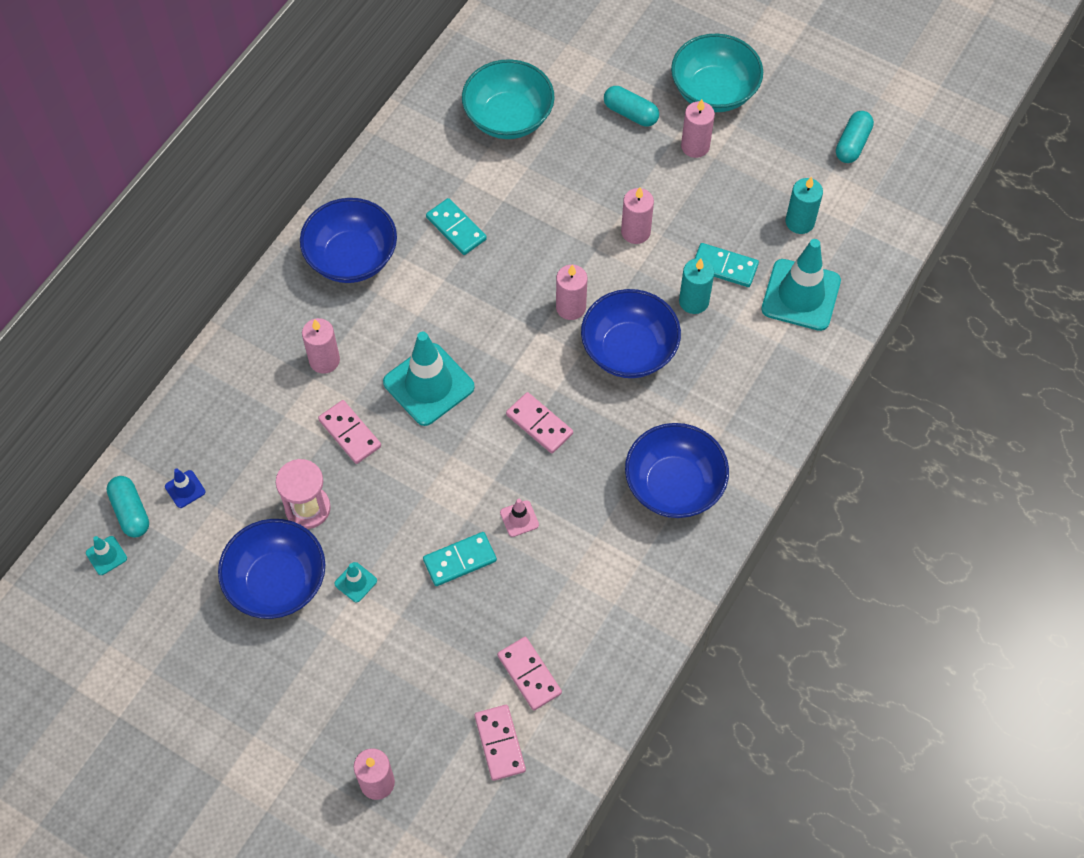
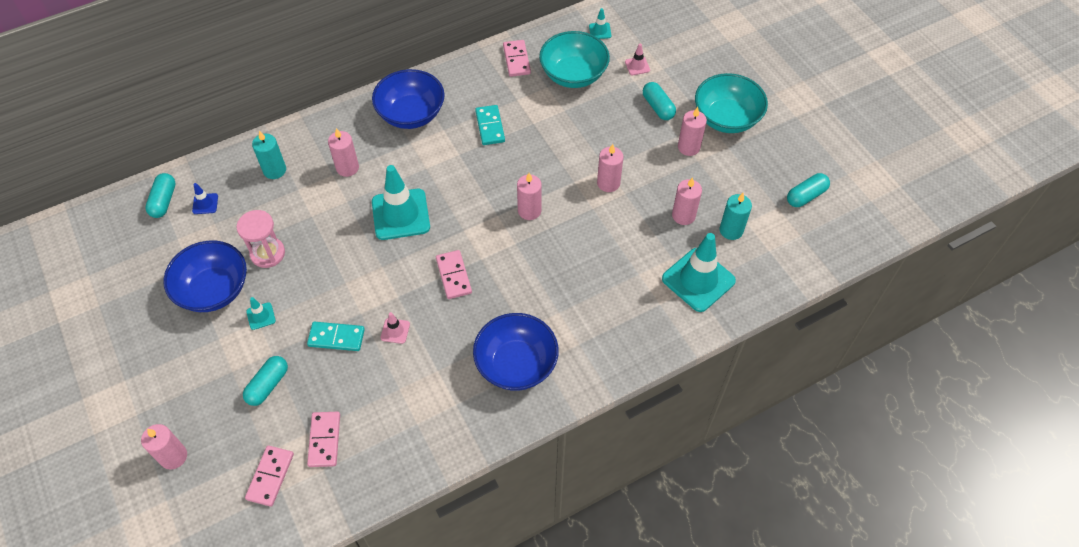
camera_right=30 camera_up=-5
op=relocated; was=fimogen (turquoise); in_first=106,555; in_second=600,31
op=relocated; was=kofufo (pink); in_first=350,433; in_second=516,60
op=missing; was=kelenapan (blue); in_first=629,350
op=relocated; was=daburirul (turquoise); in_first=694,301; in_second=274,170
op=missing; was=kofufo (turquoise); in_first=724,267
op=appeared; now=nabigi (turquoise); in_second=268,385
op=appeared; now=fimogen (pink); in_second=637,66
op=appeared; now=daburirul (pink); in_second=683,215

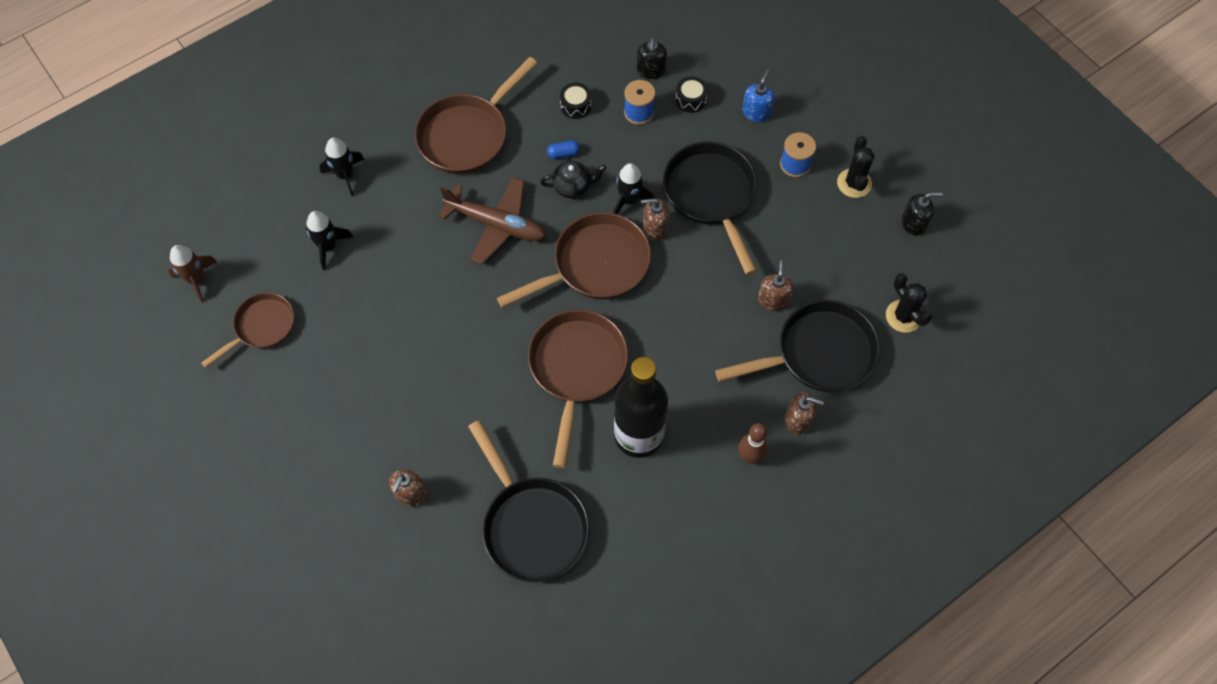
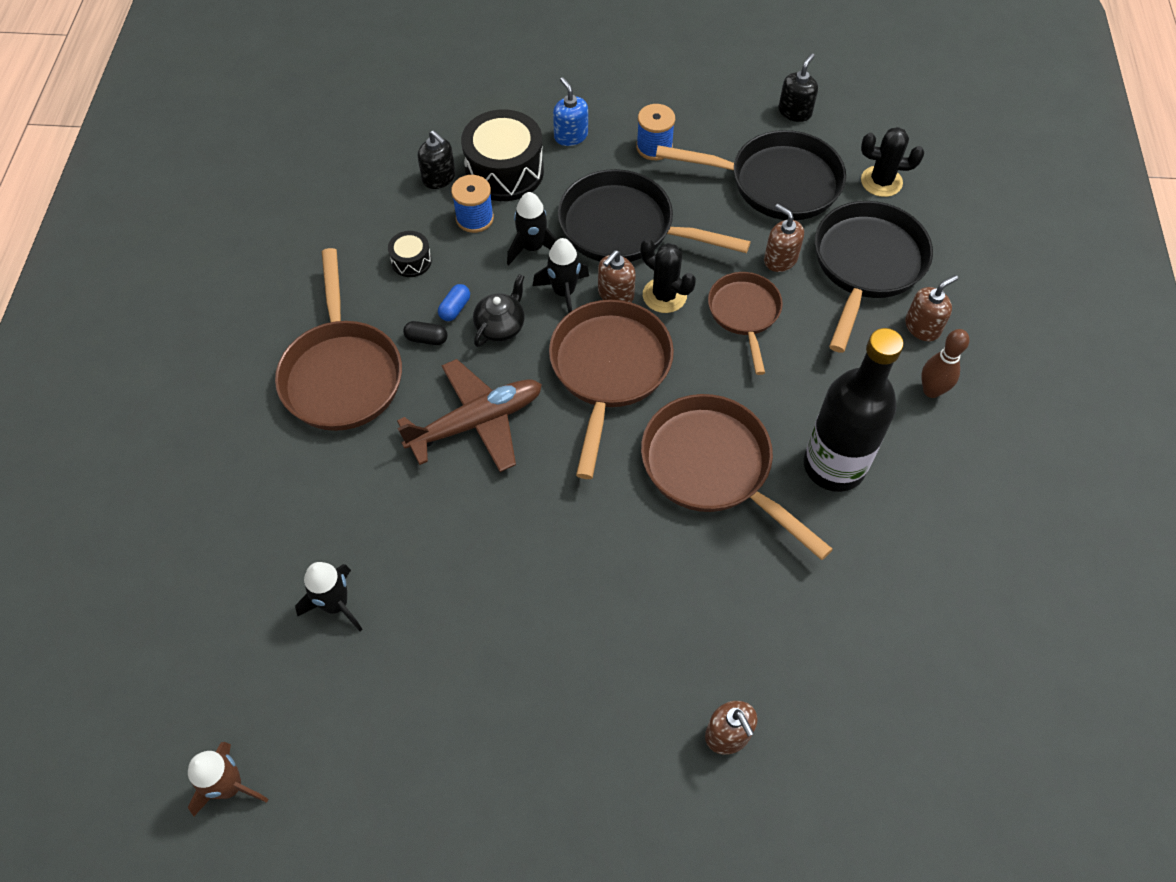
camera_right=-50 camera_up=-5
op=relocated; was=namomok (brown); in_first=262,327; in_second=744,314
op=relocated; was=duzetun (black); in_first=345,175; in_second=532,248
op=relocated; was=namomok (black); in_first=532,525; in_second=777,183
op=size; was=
--
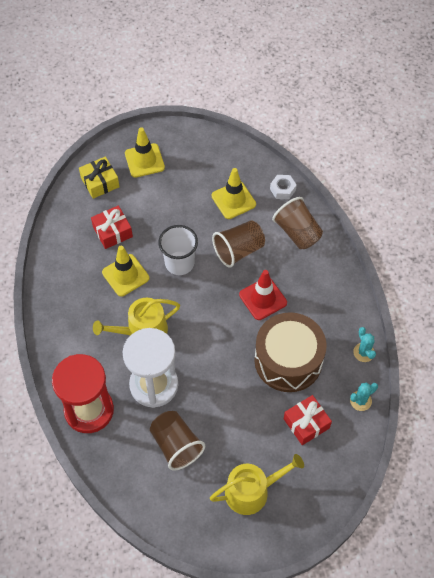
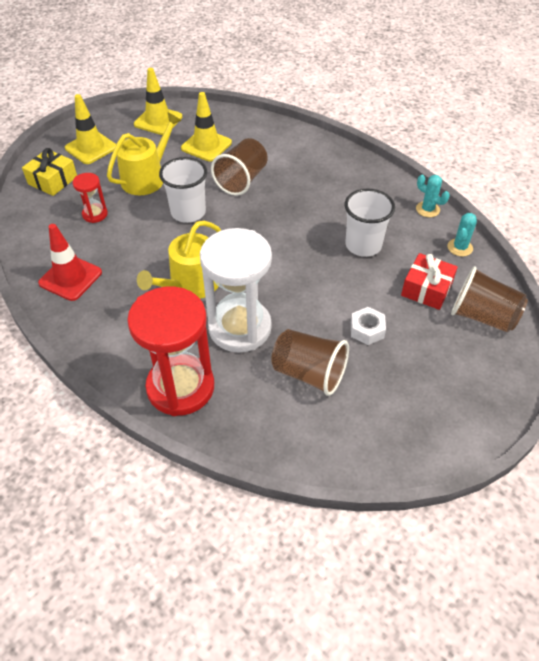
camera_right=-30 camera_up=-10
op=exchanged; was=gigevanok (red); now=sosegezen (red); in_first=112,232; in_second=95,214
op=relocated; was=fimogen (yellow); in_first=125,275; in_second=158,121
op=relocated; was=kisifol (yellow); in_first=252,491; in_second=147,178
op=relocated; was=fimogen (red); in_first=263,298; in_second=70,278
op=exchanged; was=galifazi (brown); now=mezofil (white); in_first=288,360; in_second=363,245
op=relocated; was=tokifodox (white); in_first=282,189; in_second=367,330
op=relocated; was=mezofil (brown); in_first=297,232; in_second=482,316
...
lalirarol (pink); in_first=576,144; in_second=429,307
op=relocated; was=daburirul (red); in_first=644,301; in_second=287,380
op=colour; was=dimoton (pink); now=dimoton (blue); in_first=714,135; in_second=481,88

● **Task brief**: Search the records for lines holding the word "kofufo", then copy each line you find.

● **Answer to this task**:
op=relocated; was=kofufo (pink); in_first=350,433; in_second=516,60
op=missing; was=kofufo (turquoise); in_first=724,267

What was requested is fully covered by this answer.